§ INFORMATION PROVIDED:
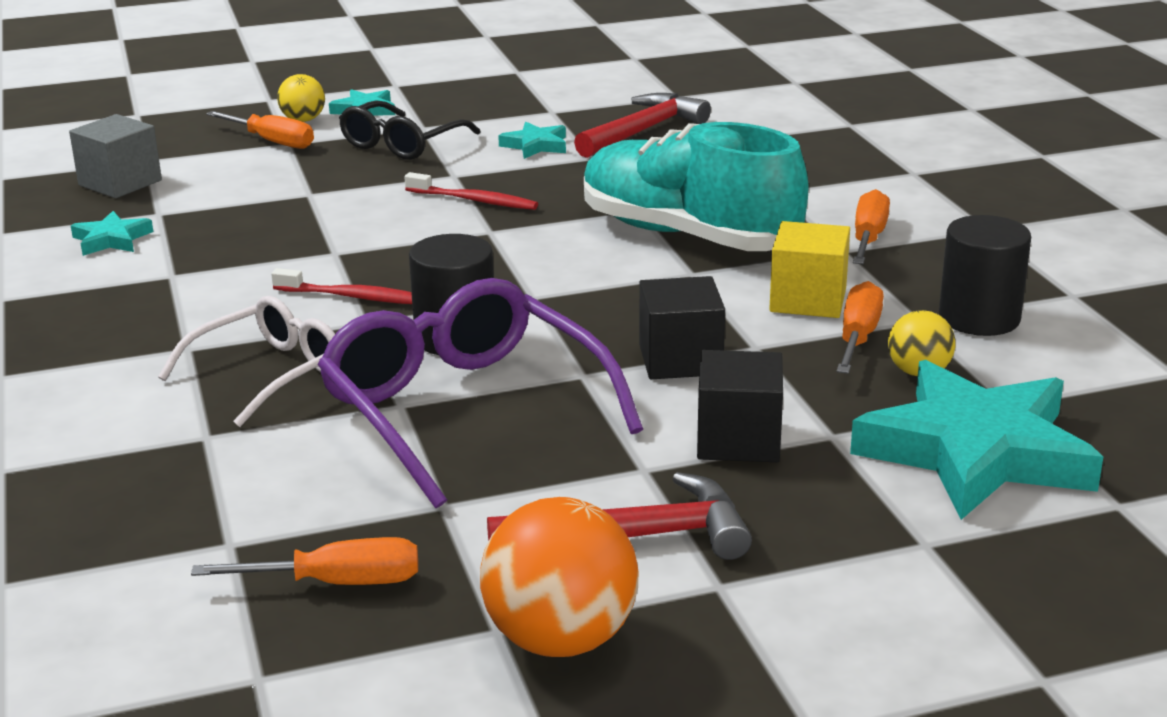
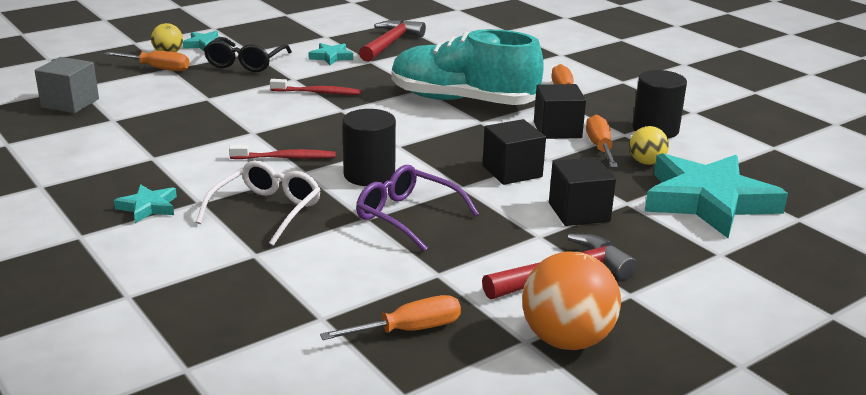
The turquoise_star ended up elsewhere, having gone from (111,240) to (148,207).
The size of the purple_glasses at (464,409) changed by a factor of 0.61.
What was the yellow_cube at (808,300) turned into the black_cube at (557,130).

* * *

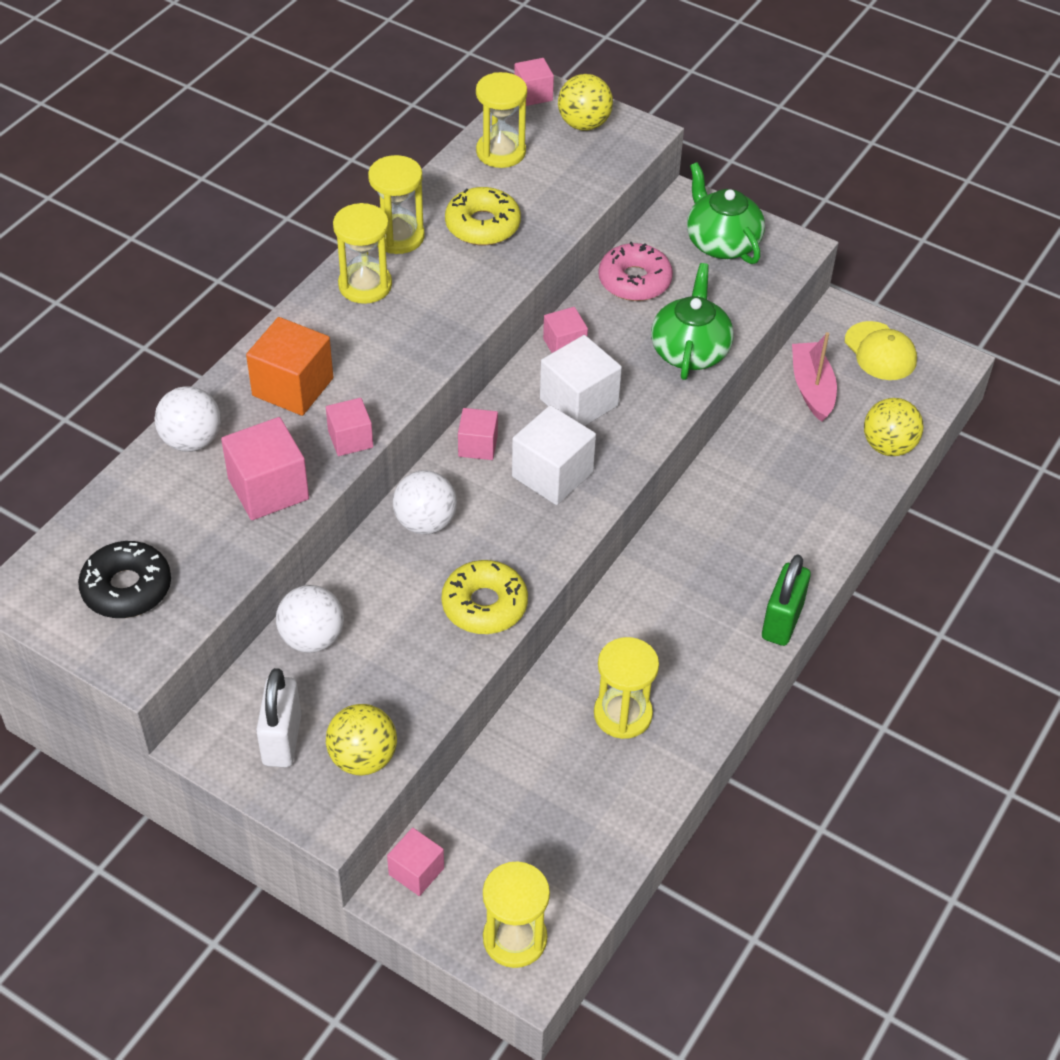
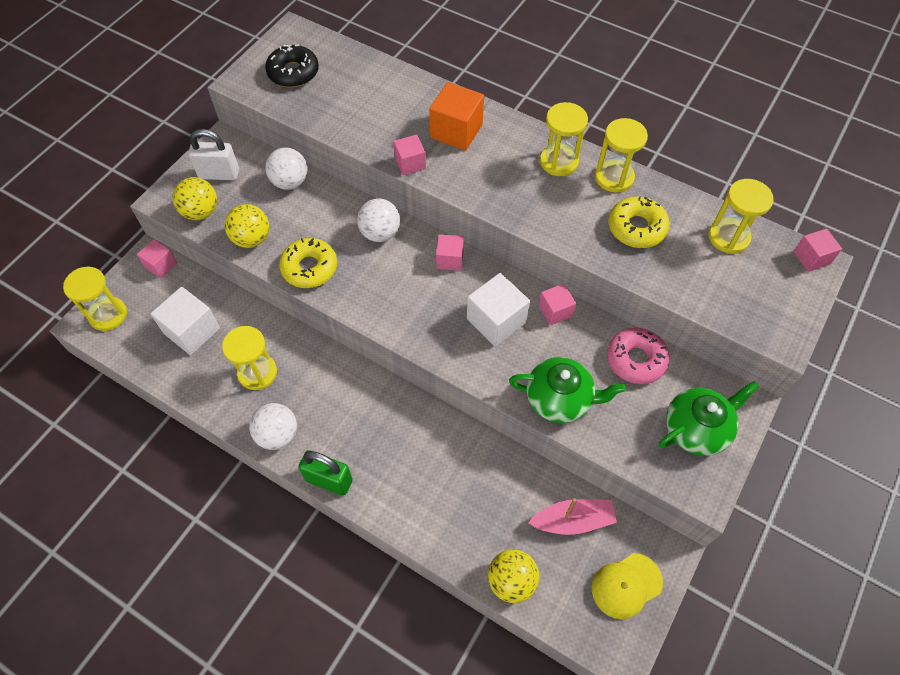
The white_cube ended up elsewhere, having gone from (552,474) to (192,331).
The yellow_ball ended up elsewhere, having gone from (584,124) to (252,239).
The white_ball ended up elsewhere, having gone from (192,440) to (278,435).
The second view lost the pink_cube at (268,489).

...

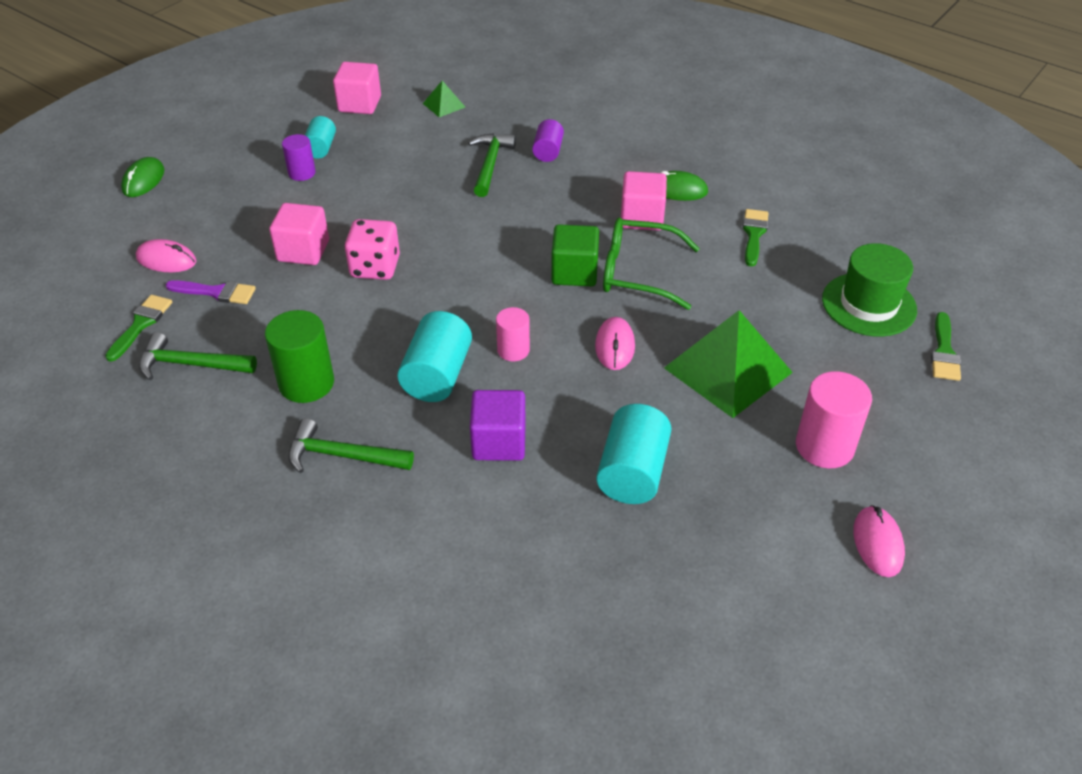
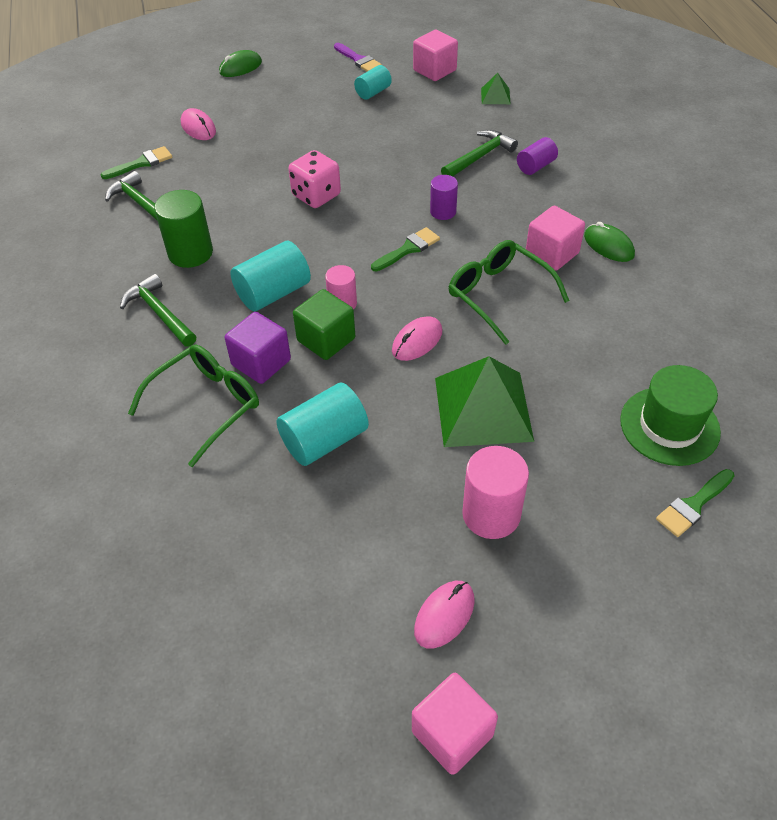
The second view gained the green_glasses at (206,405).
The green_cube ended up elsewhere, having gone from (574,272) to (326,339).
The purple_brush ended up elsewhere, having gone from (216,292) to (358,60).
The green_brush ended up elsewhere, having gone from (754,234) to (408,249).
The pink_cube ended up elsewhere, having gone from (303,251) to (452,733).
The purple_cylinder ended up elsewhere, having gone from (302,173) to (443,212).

§ TASK BRIEF:
In the data above, retype exactly and only the lines between the one holding "The second view gained" and the one holding "The purple_cylinder ended", inclusive.

§ RESULT OF THE TASK:
The second view gained the green_glasses at (206,405).
The green_cube ended up elsewhere, having gone from (574,272) to (326,339).
The purple_brush ended up elsewhere, having gone from (216,292) to (358,60).
The green_brush ended up elsewhere, having gone from (754,234) to (408,249).
The pink_cube ended up elsewhere, having gone from (303,251) to (452,733).
The purple_cylinder ended up elsewhere, having gone from (302,173) to (443,212).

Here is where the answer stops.